**DESCRIPTION OF THE TASK:**
Go through the entries below. Copy each line in which "test" appears.

**TASK MATERIAL:**

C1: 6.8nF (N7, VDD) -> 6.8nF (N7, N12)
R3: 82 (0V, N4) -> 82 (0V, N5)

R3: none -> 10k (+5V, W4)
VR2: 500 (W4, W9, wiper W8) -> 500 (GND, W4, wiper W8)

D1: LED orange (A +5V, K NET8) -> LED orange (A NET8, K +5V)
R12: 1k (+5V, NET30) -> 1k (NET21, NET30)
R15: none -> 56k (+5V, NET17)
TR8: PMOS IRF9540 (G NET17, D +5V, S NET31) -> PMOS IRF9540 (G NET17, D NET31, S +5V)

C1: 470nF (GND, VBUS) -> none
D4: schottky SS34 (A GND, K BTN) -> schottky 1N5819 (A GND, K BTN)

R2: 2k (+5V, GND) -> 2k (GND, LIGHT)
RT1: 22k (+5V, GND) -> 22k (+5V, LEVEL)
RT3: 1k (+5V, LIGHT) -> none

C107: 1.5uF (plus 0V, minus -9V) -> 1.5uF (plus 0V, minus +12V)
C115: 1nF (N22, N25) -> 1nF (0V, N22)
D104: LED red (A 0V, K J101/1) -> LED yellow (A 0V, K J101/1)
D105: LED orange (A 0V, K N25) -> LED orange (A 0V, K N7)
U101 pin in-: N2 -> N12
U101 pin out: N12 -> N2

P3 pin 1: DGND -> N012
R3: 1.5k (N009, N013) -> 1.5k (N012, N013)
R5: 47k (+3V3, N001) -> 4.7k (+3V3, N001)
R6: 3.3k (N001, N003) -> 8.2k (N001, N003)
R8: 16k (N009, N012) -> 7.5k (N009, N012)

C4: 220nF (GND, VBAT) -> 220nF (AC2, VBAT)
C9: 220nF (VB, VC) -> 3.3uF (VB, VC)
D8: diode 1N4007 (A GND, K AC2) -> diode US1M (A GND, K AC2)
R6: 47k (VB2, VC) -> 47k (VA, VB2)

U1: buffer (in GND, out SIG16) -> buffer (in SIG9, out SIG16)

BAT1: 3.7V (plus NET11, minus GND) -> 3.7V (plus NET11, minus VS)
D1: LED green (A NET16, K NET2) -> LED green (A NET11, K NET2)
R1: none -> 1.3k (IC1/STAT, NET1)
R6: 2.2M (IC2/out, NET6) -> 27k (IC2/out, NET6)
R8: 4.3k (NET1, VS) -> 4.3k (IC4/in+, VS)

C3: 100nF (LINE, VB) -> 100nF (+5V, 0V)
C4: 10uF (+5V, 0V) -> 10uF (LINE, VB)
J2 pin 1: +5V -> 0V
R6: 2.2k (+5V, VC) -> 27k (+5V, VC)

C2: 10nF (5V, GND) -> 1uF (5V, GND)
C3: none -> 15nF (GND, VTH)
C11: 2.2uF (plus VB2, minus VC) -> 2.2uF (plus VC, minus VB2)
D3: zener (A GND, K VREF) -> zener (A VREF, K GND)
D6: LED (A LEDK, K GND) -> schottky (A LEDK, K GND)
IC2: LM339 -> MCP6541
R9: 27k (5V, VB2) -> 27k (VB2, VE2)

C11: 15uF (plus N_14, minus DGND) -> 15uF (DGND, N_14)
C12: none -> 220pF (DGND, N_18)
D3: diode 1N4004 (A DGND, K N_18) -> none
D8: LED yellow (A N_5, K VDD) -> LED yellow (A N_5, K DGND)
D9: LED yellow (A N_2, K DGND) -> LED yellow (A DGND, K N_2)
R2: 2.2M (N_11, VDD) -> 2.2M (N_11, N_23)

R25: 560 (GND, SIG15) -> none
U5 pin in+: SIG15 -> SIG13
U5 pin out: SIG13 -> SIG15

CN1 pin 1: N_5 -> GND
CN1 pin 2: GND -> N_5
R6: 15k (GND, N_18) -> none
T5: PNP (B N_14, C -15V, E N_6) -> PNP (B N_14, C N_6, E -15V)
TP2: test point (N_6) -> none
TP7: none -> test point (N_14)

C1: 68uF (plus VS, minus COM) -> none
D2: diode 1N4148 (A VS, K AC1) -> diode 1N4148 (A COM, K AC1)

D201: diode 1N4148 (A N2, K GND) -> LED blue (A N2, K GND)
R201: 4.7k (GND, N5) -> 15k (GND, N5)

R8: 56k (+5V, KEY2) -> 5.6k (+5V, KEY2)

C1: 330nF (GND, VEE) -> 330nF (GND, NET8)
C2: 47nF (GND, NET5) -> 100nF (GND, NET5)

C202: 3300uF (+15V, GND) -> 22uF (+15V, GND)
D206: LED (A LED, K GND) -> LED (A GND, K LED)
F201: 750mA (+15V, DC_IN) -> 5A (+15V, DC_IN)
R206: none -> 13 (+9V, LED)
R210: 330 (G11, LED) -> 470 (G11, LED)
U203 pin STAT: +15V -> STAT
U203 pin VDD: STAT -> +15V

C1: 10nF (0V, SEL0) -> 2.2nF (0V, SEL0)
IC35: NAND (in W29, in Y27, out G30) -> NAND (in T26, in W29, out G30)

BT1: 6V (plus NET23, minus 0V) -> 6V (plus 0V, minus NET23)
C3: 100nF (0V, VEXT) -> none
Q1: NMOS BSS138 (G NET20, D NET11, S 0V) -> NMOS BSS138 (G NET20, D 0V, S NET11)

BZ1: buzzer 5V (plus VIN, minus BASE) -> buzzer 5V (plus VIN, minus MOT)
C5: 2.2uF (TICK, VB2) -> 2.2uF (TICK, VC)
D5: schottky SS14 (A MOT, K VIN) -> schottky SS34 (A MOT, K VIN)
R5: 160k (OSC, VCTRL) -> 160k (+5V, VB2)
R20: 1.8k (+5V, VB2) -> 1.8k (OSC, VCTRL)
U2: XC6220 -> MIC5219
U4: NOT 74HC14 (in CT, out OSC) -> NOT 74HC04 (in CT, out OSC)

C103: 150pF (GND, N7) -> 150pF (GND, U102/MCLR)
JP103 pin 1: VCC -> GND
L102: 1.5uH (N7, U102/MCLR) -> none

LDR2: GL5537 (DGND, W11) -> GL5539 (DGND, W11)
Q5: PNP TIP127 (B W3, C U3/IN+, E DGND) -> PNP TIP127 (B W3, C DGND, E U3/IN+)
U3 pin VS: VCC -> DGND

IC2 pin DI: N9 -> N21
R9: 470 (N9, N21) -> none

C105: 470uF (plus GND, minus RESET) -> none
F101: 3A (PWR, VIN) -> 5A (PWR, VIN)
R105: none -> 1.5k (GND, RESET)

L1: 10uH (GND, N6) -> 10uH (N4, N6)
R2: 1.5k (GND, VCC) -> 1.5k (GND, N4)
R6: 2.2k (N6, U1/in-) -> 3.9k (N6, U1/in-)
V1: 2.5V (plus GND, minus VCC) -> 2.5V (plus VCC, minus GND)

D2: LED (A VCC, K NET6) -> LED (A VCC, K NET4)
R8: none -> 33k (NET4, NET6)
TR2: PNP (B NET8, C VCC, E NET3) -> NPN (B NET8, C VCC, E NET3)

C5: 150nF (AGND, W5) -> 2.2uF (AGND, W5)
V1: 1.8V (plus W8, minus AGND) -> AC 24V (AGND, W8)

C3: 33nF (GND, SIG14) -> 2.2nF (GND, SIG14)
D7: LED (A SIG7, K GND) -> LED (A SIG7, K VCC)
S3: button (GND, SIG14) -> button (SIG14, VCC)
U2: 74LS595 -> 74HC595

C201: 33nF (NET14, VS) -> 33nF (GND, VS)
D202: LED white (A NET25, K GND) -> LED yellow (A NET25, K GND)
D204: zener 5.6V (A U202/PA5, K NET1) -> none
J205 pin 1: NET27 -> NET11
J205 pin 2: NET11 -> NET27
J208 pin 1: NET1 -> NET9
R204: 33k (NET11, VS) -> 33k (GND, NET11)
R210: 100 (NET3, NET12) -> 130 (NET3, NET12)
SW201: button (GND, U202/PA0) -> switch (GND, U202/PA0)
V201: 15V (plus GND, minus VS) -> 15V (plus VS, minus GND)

**YOUR RESPONSE:**
TP2: test point (N_6) -> none
TP7: none -> test point (N_14)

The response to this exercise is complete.